── Records provided

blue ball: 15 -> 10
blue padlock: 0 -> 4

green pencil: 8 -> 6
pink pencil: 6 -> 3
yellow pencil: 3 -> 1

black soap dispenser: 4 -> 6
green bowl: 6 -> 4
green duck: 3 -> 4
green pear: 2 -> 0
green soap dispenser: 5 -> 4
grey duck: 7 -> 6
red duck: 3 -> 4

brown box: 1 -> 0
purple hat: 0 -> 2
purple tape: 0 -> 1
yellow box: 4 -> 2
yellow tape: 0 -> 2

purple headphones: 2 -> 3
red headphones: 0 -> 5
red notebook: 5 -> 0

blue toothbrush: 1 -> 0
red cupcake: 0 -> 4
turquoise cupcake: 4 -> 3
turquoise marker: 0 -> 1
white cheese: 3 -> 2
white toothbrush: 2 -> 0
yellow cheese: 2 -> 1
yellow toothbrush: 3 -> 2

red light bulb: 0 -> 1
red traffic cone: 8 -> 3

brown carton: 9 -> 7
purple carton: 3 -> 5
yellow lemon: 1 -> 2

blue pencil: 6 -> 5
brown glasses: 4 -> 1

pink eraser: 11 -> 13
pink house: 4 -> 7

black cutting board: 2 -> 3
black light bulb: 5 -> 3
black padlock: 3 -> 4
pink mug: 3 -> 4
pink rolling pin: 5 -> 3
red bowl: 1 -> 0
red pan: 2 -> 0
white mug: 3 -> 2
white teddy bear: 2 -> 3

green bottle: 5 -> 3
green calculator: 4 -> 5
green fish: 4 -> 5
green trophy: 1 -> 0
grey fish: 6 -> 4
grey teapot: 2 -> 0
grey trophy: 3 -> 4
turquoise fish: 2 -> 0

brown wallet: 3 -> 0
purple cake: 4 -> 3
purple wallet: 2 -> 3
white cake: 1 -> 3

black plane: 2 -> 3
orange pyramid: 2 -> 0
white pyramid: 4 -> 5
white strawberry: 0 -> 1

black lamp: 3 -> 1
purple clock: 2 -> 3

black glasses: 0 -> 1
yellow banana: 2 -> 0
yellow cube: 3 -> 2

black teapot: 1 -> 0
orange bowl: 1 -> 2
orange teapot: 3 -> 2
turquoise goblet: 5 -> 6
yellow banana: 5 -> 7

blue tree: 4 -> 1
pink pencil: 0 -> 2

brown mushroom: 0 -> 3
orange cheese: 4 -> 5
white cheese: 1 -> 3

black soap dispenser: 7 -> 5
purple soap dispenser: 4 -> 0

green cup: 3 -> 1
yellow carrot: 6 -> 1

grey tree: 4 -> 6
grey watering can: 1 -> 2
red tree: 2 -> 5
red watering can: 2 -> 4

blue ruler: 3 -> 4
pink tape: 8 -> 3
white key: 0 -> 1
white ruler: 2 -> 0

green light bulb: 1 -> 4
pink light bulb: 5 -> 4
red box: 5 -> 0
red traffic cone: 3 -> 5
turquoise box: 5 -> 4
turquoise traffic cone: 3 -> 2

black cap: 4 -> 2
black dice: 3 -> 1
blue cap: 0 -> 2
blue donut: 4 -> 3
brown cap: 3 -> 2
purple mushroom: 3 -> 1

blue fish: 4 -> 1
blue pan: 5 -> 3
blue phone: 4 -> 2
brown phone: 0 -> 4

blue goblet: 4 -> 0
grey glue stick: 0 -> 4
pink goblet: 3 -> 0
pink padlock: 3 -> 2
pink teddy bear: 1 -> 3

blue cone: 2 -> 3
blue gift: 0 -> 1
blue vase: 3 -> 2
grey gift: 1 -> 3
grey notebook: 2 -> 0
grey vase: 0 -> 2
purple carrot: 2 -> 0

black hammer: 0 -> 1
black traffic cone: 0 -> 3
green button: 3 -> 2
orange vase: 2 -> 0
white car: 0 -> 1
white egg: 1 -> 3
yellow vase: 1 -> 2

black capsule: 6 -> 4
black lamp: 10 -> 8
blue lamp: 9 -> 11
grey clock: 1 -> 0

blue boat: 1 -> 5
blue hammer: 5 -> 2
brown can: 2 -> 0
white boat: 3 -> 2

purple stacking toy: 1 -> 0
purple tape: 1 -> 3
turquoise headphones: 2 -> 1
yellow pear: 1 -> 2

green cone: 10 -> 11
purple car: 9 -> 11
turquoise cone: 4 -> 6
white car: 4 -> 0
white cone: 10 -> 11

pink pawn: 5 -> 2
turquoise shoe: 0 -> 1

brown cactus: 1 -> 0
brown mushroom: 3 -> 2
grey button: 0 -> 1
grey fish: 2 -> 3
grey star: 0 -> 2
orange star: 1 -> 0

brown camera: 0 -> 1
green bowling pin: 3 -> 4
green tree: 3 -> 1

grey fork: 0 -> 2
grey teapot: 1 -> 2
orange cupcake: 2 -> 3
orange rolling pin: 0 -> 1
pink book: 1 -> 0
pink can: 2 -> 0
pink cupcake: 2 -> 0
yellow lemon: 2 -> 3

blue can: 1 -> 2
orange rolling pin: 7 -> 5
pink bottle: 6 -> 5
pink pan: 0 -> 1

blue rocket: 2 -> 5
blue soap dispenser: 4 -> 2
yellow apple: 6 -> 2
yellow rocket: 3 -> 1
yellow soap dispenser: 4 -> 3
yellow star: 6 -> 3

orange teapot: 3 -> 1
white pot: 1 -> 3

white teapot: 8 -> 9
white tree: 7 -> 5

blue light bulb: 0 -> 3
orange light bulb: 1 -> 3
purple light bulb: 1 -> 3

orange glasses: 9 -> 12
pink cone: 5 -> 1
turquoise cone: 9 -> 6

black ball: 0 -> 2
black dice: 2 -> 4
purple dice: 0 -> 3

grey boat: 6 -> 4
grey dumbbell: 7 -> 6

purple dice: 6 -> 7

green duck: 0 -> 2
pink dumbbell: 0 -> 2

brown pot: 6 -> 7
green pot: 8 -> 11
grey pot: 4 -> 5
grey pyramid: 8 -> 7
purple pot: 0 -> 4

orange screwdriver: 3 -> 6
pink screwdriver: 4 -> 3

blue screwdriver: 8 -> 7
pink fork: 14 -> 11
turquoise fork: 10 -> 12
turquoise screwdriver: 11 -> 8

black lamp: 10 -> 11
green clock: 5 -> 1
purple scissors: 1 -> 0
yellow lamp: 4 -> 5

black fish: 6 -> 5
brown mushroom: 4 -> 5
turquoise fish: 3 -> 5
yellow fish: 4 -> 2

────

## Exercise requirements
Could you return exactly the lines above from the line with "black padlock: 3 -> 4" to the line with "green cup: 3 -> 1", both included, and nothing else?

## Response area
black padlock: 3 -> 4
pink mug: 3 -> 4
pink rolling pin: 5 -> 3
red bowl: 1 -> 0
red pan: 2 -> 0
white mug: 3 -> 2
white teddy bear: 2 -> 3

green bottle: 5 -> 3
green calculator: 4 -> 5
green fish: 4 -> 5
green trophy: 1 -> 0
grey fish: 6 -> 4
grey teapot: 2 -> 0
grey trophy: 3 -> 4
turquoise fish: 2 -> 0

brown wallet: 3 -> 0
purple cake: 4 -> 3
purple wallet: 2 -> 3
white cake: 1 -> 3

black plane: 2 -> 3
orange pyramid: 2 -> 0
white pyramid: 4 -> 5
white strawberry: 0 -> 1

black lamp: 3 -> 1
purple clock: 2 -> 3

black glasses: 0 -> 1
yellow banana: 2 -> 0
yellow cube: 3 -> 2

black teapot: 1 -> 0
orange bowl: 1 -> 2
orange teapot: 3 -> 2
turquoise goblet: 5 -> 6
yellow banana: 5 -> 7

blue tree: 4 -> 1
pink pencil: 0 -> 2

brown mushroom: 0 -> 3
orange cheese: 4 -> 5
white cheese: 1 -> 3

black soap dispenser: 7 -> 5
purple soap dispenser: 4 -> 0

green cup: 3 -> 1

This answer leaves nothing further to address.